_Problem to work on_: Each line of the entries below that holds "Trash" is needed, copied in full.

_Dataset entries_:

────────────────────

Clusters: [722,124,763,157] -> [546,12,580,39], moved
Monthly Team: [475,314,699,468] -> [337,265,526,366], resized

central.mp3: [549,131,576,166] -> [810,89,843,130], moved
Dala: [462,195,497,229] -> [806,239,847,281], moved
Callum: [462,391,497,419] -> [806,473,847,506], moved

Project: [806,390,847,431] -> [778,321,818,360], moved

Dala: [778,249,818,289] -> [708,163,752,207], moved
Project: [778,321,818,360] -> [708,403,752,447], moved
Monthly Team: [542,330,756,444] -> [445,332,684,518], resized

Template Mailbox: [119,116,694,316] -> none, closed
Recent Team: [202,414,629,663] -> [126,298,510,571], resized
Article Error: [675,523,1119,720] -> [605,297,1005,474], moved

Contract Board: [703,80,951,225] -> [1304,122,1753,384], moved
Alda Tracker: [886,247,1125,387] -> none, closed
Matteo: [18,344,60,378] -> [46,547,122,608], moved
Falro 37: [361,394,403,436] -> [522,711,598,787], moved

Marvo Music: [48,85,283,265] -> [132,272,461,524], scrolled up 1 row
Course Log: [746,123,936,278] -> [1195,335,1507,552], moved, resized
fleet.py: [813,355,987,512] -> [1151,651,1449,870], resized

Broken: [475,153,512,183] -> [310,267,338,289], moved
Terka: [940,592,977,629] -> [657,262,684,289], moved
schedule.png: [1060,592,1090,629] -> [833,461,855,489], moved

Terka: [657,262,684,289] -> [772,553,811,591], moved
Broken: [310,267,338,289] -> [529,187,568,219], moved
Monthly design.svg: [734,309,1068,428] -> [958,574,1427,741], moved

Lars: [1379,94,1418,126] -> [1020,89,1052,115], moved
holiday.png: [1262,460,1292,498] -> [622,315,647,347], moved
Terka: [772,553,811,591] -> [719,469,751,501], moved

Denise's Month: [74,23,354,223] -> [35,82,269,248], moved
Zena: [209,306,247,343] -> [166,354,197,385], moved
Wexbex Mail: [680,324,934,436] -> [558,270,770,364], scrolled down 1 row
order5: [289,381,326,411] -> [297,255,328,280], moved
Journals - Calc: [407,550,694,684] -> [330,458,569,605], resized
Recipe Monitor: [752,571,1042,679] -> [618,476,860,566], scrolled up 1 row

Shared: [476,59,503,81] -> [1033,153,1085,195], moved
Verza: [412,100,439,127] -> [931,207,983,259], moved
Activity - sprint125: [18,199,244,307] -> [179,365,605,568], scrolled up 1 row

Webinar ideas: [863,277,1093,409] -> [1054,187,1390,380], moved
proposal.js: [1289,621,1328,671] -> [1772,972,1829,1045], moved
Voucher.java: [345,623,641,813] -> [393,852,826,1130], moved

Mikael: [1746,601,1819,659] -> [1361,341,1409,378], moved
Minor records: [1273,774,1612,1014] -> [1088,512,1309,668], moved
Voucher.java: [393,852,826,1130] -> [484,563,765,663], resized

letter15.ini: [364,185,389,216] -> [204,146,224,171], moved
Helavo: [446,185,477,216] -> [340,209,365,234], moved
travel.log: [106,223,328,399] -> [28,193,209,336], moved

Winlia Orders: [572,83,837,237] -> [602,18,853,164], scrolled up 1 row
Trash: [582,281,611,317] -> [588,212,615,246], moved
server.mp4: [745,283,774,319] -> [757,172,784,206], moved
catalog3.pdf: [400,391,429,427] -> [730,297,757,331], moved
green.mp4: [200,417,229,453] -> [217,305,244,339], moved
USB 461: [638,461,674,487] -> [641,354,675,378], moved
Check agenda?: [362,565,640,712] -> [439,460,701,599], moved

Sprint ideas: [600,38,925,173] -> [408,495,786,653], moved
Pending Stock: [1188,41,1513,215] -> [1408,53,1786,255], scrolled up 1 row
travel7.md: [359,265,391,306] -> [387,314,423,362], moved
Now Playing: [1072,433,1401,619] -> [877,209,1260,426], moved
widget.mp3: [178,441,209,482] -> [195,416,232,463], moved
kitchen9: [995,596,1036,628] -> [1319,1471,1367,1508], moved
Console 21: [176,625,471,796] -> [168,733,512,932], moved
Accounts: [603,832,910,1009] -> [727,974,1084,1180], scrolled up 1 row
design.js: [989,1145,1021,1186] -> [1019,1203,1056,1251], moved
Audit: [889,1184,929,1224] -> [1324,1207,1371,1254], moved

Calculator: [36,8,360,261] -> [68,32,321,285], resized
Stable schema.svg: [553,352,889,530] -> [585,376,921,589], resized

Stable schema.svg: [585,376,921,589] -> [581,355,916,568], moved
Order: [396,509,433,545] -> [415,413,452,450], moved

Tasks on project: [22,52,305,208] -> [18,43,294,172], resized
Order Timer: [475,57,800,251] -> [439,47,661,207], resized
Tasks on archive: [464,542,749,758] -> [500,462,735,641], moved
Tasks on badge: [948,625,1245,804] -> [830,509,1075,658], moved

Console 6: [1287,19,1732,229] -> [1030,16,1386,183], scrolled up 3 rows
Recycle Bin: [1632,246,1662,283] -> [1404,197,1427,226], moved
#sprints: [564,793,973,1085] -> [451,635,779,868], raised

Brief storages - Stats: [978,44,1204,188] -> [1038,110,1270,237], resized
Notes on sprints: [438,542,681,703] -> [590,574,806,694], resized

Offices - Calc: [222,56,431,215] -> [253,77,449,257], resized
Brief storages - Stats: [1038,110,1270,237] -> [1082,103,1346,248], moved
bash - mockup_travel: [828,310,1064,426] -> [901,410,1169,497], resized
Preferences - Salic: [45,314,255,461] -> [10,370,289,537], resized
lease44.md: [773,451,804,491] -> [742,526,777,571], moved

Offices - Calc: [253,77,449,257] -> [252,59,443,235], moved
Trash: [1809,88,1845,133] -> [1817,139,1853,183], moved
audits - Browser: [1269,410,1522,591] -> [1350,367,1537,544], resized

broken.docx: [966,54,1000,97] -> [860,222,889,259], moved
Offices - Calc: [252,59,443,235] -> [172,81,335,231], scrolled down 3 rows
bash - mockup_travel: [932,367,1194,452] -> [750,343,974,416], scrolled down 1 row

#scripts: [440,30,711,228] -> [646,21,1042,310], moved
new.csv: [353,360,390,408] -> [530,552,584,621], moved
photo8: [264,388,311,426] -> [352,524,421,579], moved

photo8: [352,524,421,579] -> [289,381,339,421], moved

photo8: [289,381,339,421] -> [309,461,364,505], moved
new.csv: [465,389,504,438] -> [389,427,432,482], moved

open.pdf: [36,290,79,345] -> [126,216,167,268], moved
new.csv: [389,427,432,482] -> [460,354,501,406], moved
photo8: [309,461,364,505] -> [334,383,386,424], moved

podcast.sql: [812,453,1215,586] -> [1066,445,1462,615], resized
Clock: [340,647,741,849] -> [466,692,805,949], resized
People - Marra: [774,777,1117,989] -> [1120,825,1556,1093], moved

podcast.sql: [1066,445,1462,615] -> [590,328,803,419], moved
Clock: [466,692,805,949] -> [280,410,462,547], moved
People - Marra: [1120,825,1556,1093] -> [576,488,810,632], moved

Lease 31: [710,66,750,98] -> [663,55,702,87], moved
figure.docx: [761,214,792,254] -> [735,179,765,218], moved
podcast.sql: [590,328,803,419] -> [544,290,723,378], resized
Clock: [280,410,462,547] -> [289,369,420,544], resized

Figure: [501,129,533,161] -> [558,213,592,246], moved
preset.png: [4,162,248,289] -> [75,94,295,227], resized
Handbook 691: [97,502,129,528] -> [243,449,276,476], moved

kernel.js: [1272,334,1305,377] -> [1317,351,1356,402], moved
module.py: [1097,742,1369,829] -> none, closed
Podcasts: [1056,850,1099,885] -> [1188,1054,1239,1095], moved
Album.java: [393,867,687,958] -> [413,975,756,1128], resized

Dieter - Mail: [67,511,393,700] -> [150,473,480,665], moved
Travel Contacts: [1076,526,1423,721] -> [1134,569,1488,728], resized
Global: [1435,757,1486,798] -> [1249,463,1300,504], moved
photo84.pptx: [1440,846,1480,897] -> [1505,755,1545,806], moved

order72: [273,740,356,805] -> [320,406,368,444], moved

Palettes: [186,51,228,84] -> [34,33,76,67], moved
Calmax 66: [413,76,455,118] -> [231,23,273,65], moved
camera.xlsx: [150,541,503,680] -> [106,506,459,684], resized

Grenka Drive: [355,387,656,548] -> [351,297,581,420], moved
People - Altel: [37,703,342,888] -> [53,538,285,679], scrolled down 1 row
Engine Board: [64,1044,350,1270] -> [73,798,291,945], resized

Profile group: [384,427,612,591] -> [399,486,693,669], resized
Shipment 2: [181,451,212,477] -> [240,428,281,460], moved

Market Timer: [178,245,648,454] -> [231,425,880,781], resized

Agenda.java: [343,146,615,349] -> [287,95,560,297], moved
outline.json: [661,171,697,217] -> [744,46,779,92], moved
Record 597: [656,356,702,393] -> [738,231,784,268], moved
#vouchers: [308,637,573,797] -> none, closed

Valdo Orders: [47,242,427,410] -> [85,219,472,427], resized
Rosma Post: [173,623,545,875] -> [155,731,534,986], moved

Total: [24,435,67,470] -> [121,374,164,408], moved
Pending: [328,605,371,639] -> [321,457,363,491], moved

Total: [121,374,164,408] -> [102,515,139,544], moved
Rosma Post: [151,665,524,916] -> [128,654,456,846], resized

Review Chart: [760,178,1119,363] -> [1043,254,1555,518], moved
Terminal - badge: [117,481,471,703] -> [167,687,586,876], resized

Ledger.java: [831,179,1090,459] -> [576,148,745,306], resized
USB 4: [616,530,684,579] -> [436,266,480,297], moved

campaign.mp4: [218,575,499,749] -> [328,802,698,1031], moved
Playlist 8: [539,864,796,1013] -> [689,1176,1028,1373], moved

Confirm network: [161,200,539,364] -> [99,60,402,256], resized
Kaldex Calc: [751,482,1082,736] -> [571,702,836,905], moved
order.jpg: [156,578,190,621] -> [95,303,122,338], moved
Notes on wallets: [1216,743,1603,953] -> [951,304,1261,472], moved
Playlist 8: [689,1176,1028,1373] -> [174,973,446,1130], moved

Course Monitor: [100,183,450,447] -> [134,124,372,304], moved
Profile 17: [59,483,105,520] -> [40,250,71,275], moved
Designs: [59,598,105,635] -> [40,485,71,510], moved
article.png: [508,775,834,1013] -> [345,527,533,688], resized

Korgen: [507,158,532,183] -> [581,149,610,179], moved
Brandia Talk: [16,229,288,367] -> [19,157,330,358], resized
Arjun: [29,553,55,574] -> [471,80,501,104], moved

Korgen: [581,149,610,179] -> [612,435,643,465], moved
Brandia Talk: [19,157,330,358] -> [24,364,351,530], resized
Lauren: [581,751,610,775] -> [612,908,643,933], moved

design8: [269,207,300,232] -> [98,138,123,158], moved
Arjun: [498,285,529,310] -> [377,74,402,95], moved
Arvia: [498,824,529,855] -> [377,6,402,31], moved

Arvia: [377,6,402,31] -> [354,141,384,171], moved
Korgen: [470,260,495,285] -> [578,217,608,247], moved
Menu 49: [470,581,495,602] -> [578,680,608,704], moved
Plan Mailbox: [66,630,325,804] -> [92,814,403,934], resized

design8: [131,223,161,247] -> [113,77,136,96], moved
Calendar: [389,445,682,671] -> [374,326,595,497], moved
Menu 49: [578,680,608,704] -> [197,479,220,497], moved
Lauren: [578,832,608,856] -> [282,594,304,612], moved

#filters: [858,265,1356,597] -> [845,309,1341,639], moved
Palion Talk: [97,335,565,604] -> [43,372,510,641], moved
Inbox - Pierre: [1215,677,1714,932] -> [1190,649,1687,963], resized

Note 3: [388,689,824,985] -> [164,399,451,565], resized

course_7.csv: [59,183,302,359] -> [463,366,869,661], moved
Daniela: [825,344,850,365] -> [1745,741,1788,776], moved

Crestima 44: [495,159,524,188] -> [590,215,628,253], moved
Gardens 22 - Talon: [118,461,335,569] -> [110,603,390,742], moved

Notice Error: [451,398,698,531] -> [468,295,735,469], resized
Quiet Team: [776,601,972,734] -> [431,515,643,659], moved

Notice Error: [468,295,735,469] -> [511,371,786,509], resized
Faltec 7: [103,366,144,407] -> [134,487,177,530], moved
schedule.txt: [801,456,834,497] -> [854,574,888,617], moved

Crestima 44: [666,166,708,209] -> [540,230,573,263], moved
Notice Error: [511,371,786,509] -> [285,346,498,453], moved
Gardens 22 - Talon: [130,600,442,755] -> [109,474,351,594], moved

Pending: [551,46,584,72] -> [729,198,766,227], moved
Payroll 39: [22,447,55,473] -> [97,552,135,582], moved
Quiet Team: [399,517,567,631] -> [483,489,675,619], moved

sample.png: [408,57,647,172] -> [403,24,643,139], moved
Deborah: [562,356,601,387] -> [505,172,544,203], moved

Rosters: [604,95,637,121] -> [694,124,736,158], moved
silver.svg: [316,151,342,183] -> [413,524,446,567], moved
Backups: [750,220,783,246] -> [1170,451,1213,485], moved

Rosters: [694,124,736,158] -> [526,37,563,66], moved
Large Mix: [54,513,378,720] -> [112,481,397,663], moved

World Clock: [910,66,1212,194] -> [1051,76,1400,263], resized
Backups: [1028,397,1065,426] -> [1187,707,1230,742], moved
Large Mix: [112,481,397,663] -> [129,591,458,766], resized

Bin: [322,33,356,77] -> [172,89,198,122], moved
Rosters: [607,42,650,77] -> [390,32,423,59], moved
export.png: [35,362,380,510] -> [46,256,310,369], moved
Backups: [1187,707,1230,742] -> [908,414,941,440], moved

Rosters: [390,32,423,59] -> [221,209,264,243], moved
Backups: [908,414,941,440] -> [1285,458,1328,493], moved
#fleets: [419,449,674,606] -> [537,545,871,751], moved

────────────────────

_Solution to this problem_:
Trash: [582,281,611,317] -> [588,212,615,246], moved
Trash: [1809,88,1845,133] -> [1817,139,1853,183], moved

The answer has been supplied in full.